EXTRACTED INFORMATION:

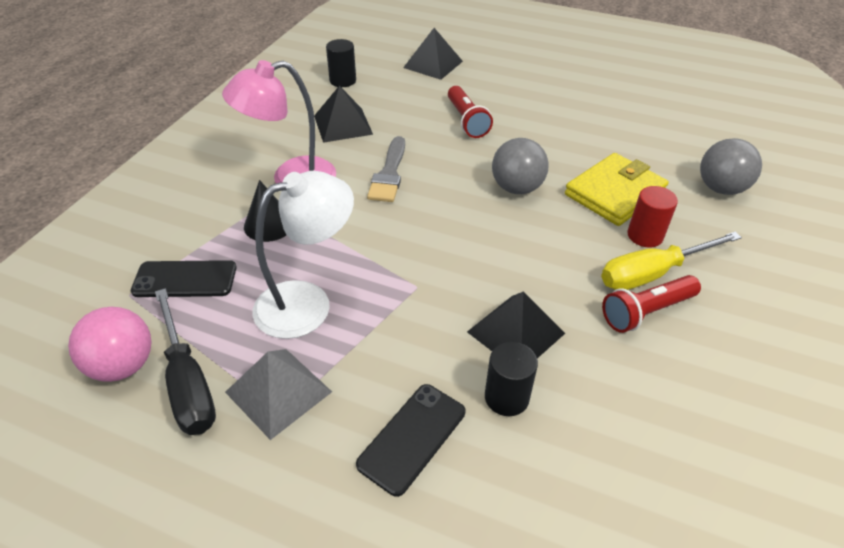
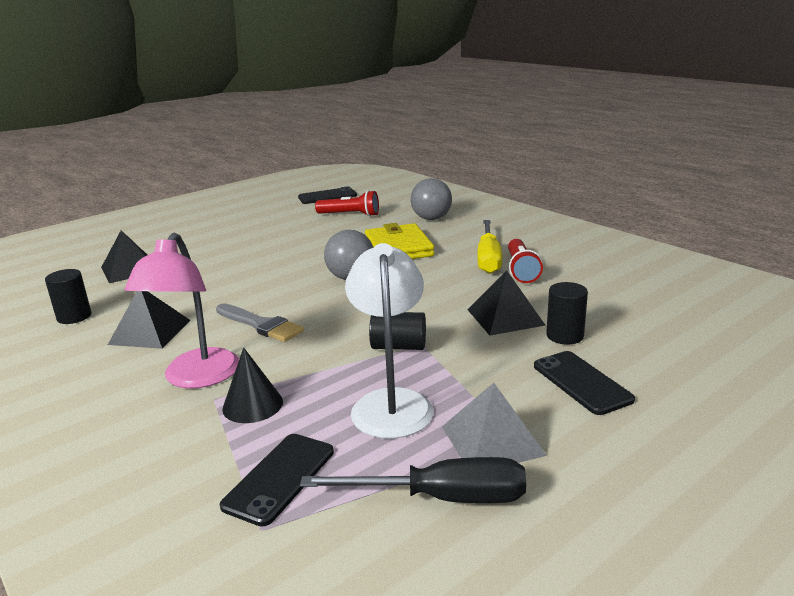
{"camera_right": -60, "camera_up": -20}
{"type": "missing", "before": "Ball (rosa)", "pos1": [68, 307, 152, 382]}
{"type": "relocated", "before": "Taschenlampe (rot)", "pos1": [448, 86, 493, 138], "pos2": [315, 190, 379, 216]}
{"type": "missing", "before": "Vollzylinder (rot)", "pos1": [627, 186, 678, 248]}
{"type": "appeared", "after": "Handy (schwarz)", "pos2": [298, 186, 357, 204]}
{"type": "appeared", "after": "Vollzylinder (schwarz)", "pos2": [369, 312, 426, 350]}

==

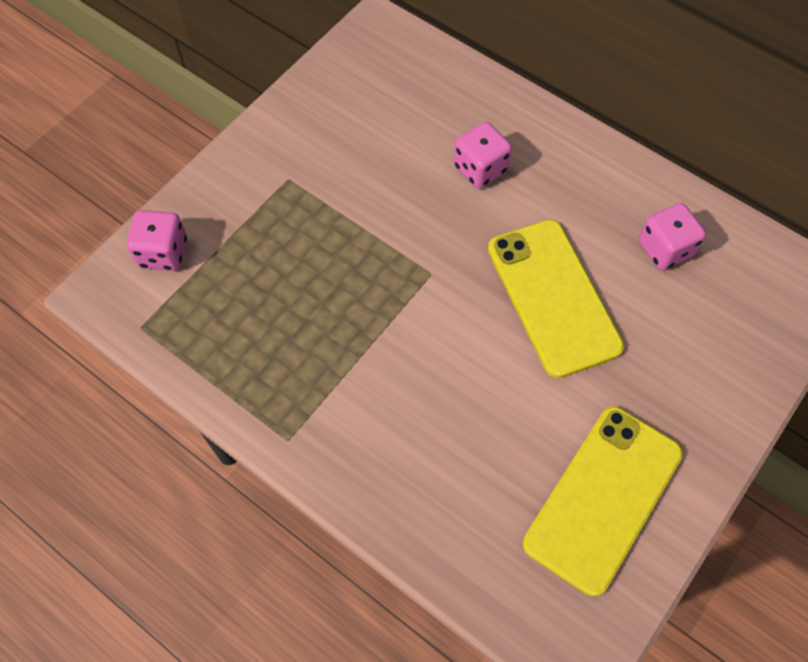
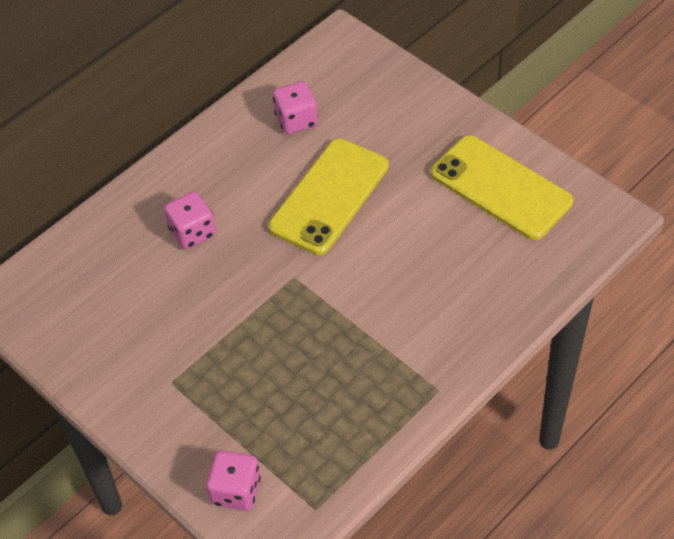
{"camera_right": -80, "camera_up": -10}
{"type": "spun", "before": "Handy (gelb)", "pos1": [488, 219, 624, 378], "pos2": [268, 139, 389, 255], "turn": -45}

YOUR OBJECTIVE:
Only the count is needed: the number of lines in the data that include the word "schwarz".

RESPONSE AREA:
2